> **Task instructions**
Among the records below, how many lines contain "none"? State the number and nothing more.

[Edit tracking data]
┌──
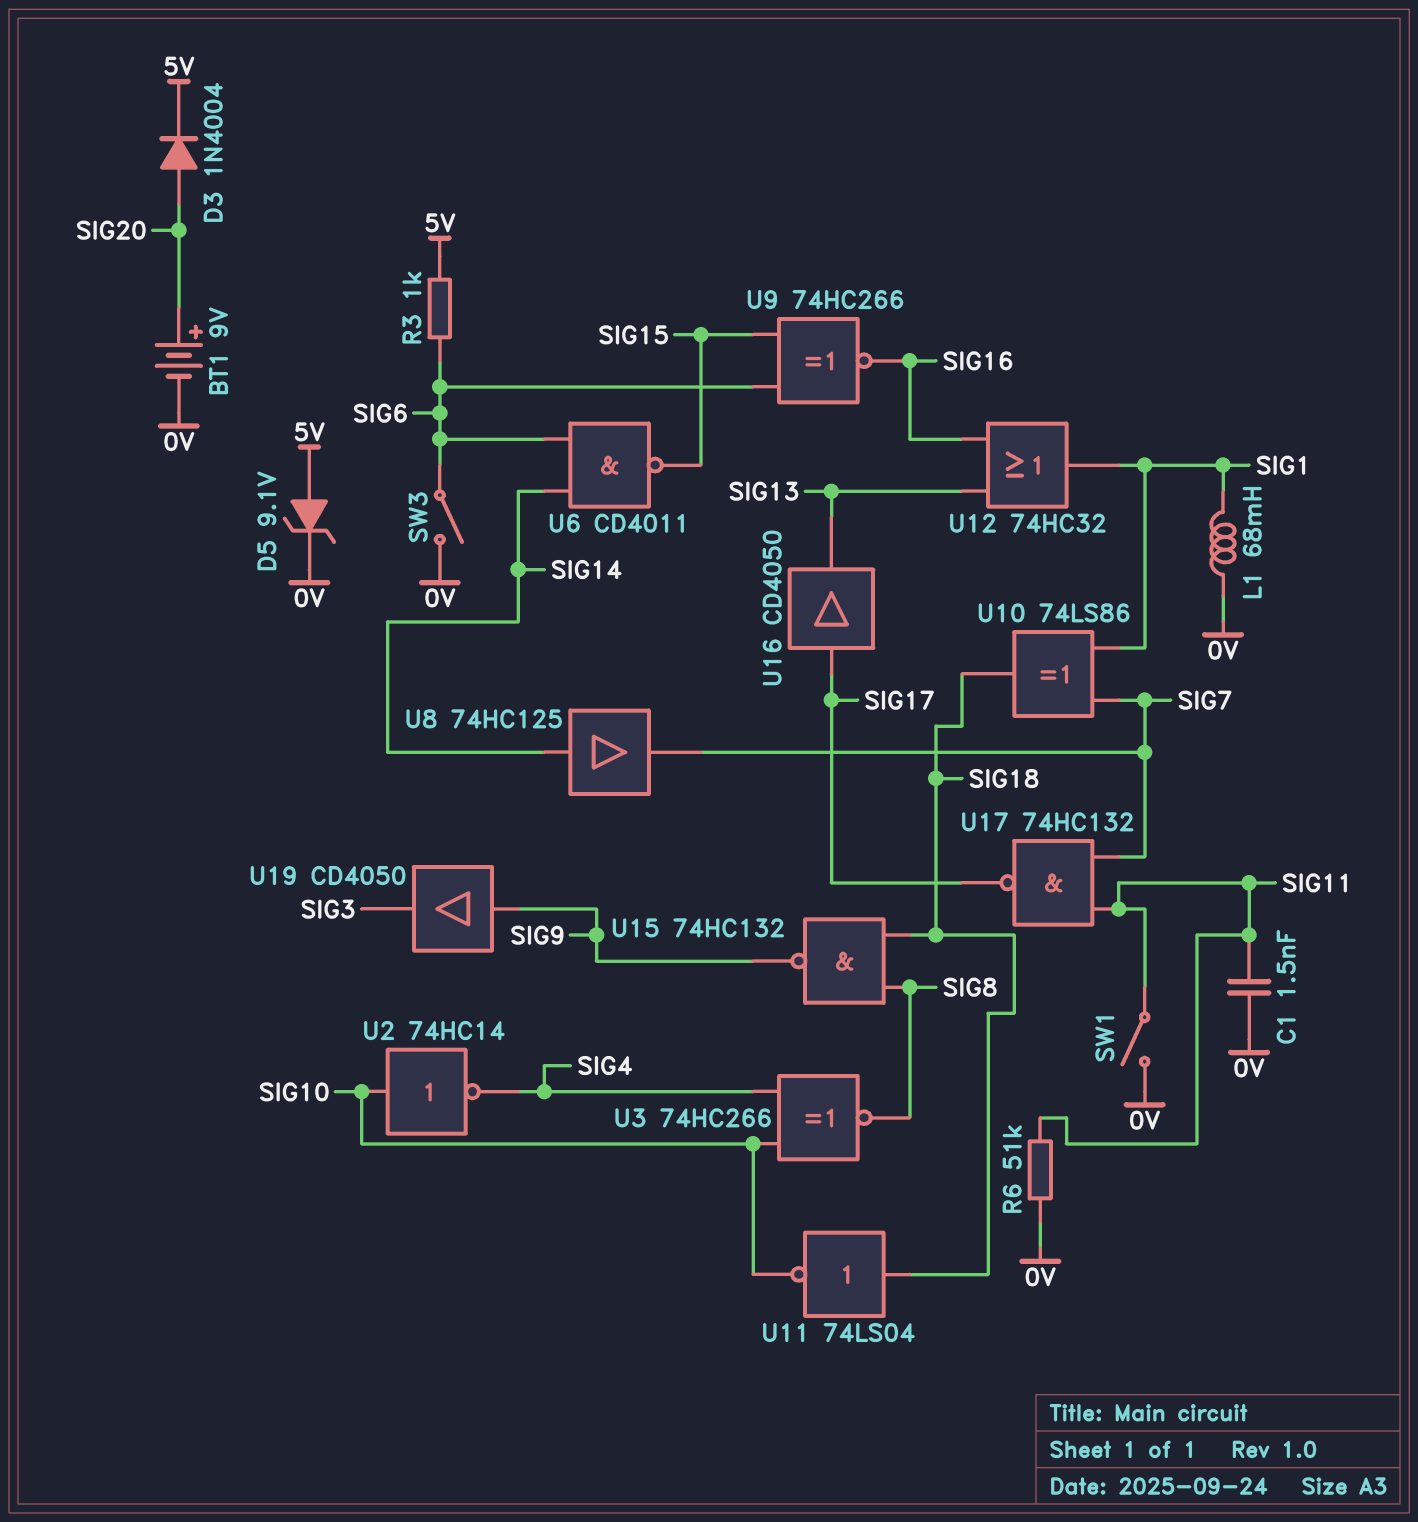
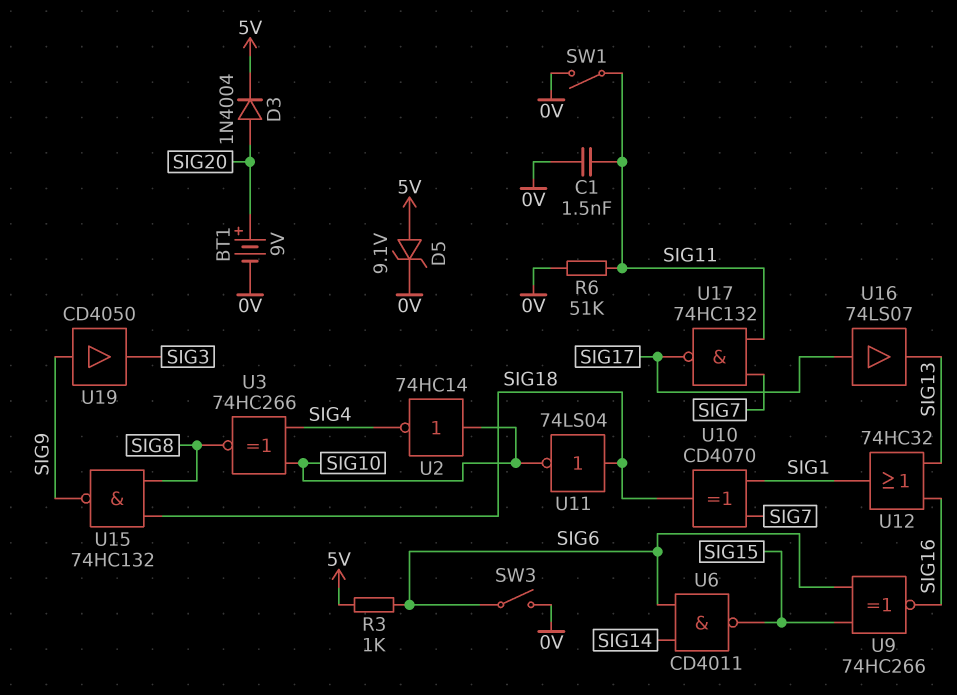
L1: 68mH (0V, SIG1) -> none
U8: buffer 74HC125 (in SIG14, out SIG7) -> none
U10: XOR 74LS86 (in SIG1, in SIG7, out SIG18) -> XOR CD4070 (in SIG1, in SIG7, out SIG18)
U16: buffer CD4050 (in SIG17, out SIG13) -> buffer 74LS07 (in SIG17, out SIG13)

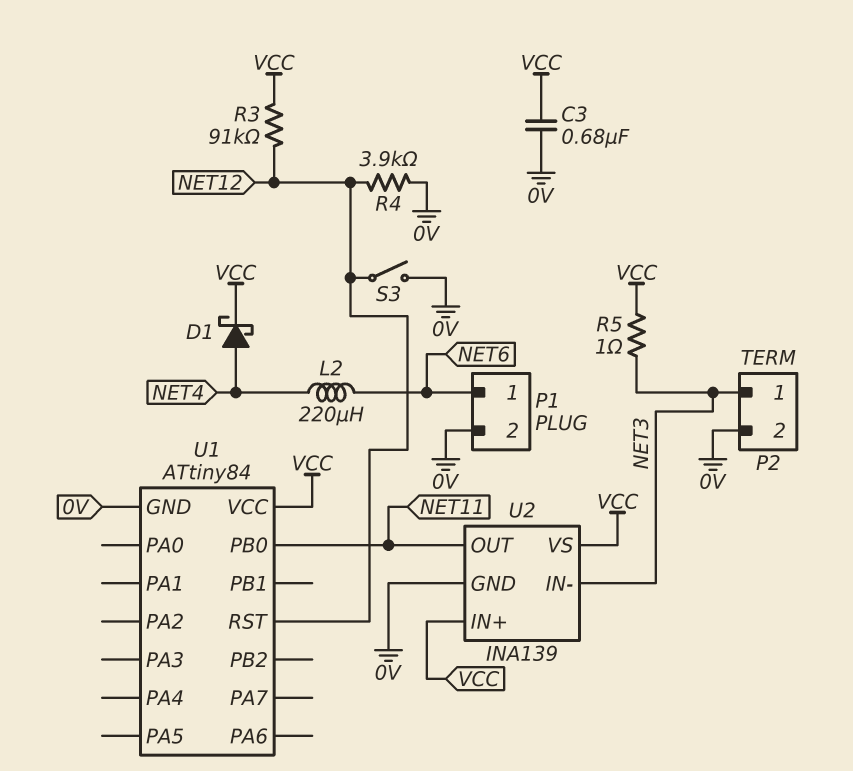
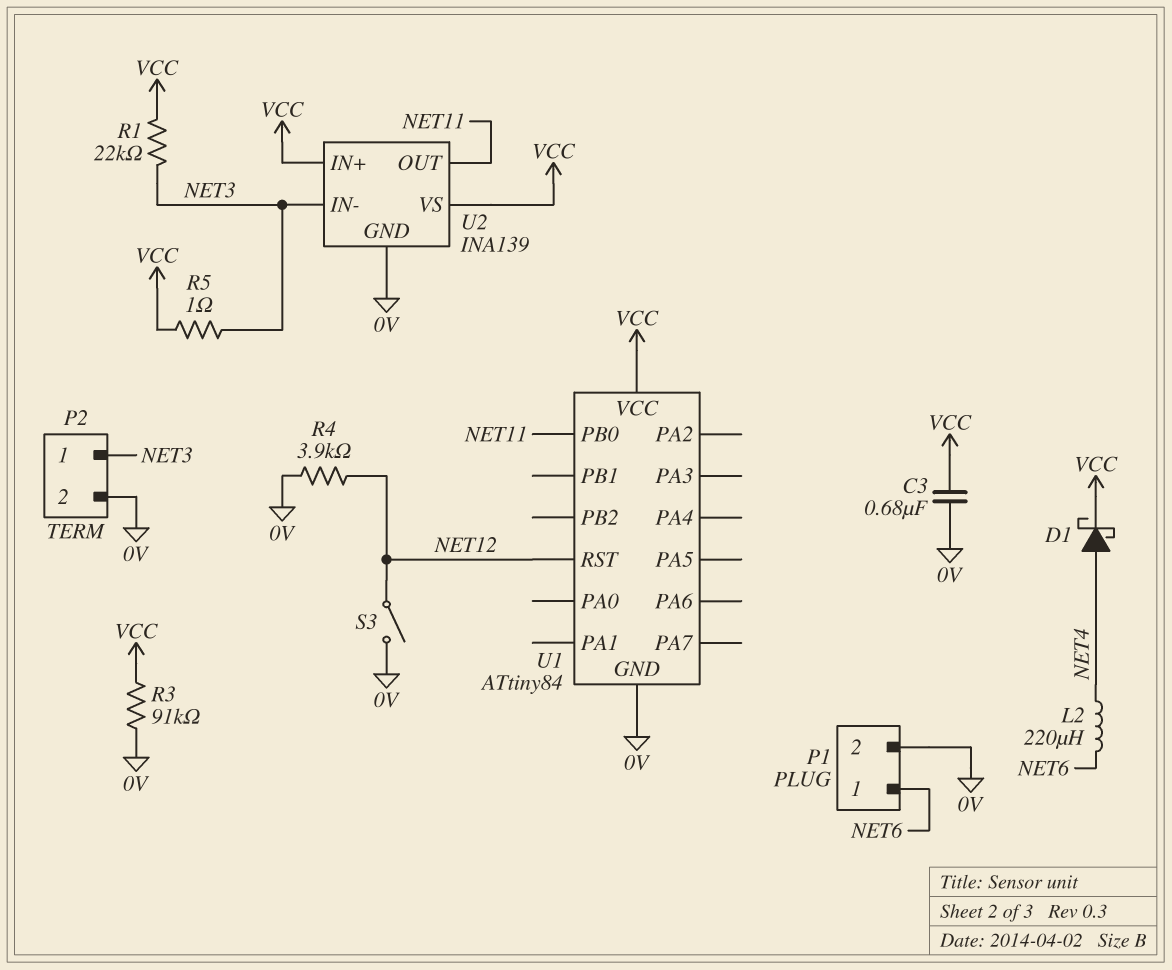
R1: none -> 22k (NET3, VCC)
R3: 91k (NET12, VCC) -> 91k (0V, VCC)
└──
> **Answer to the problem**
3